● Work to be completed:
Your answer should be only the lines below from the one with "C13: 680pF (N2, N9) -> 330pF (N2, N9)" to the one with "R5: 47k (N8, VDD) -> 47k (N23, VDD)", repeated exactly, ends included.

━━━ Raw data

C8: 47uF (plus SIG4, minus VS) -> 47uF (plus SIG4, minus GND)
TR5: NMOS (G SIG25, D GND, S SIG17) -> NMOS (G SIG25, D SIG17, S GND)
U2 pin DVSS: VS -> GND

━━━━━━
━━━ Raw data

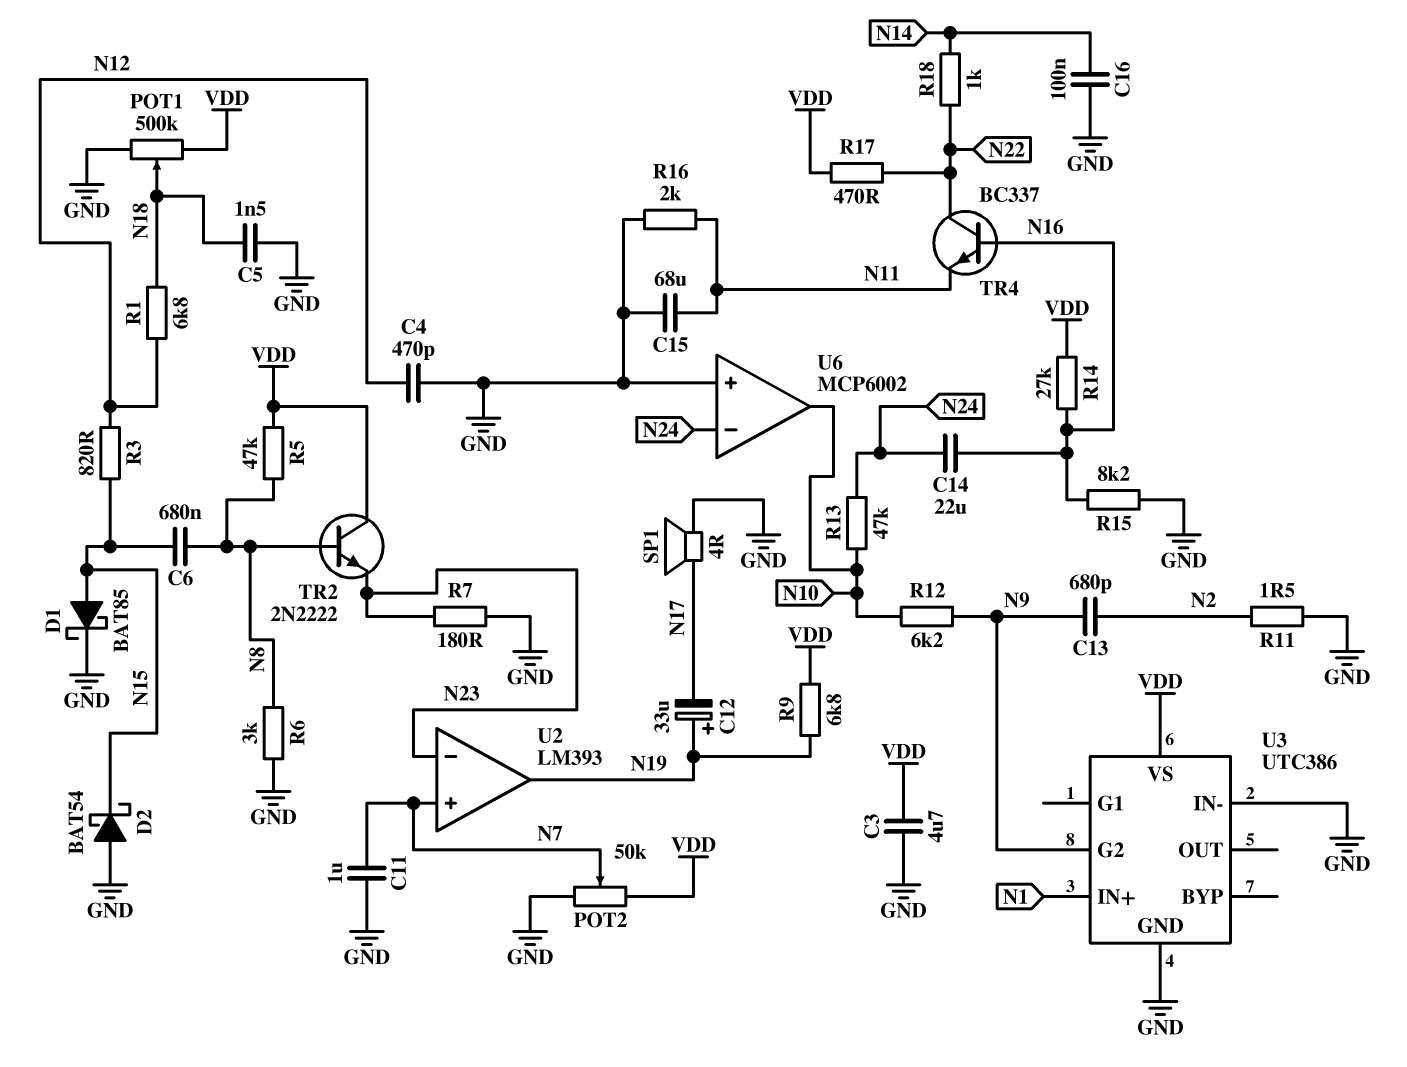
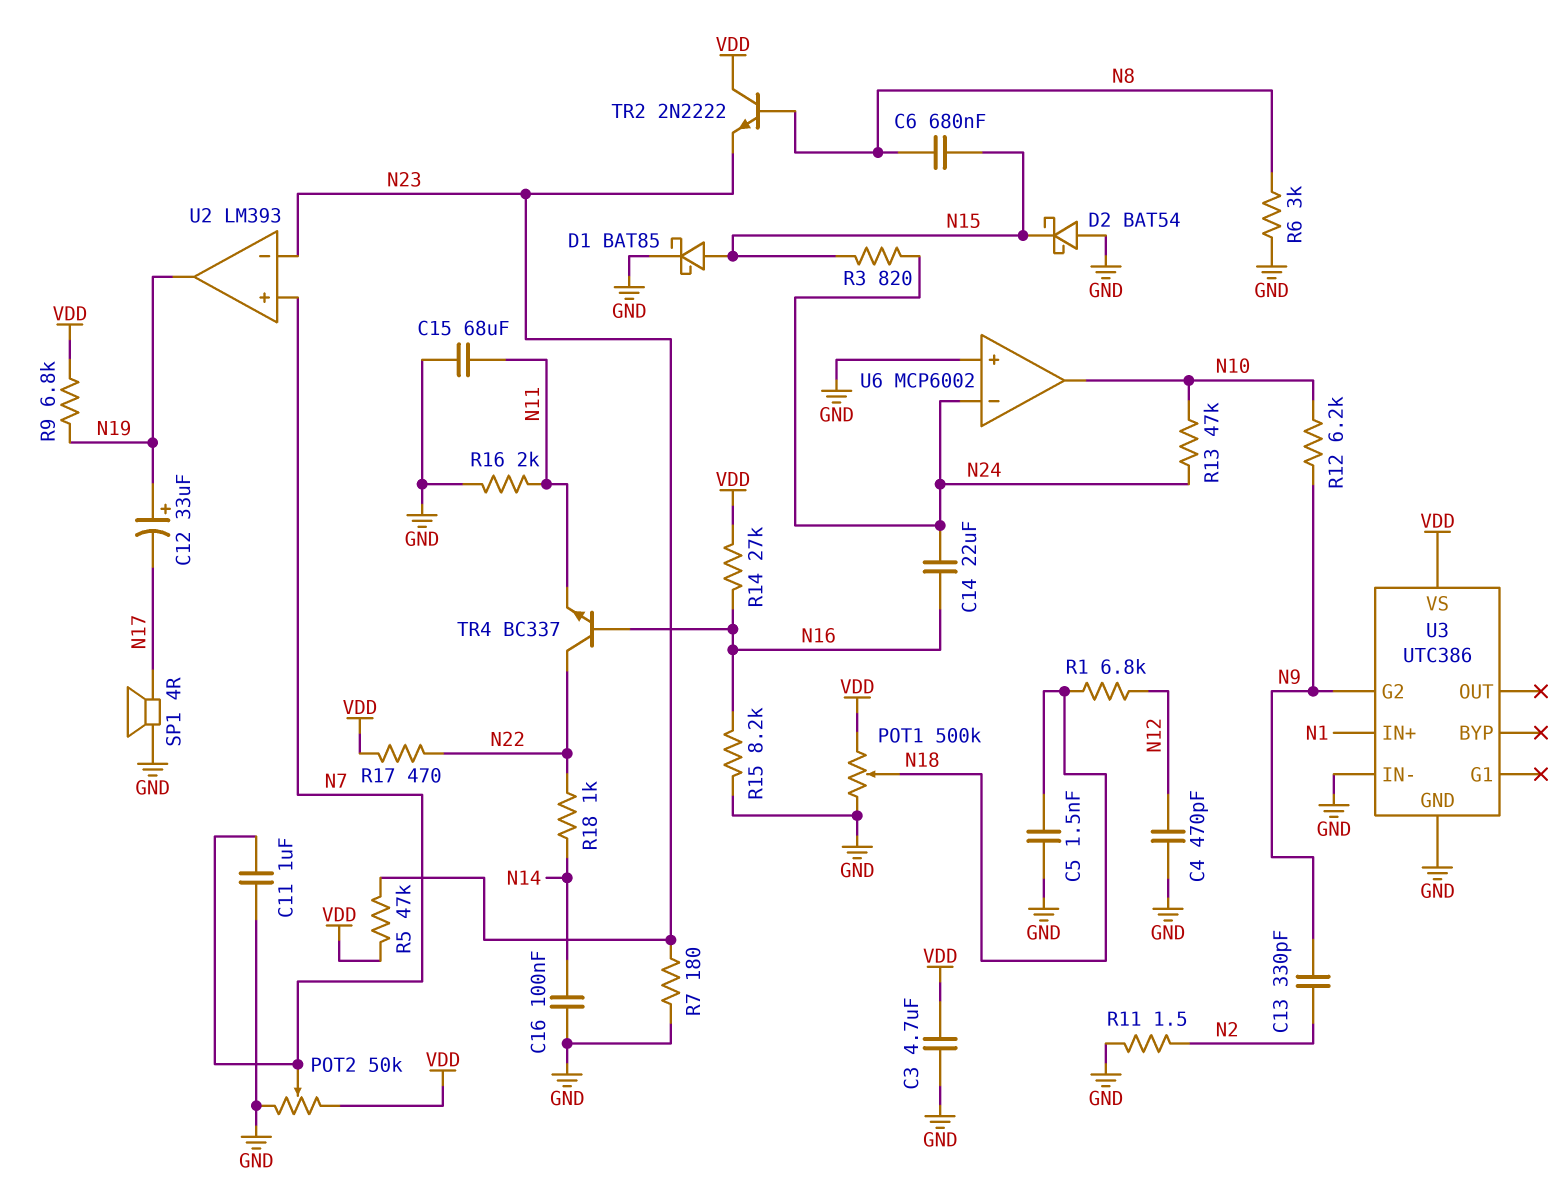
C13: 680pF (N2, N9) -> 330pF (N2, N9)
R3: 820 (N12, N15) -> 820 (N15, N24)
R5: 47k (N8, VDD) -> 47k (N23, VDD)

━━━━━━

● Written reply:
C13: 680pF (N2, N9) -> 330pF (N2, N9)
R3: 820 (N12, N15) -> 820 (N15, N24)
R5: 47k (N8, VDD) -> 47k (N23, VDD)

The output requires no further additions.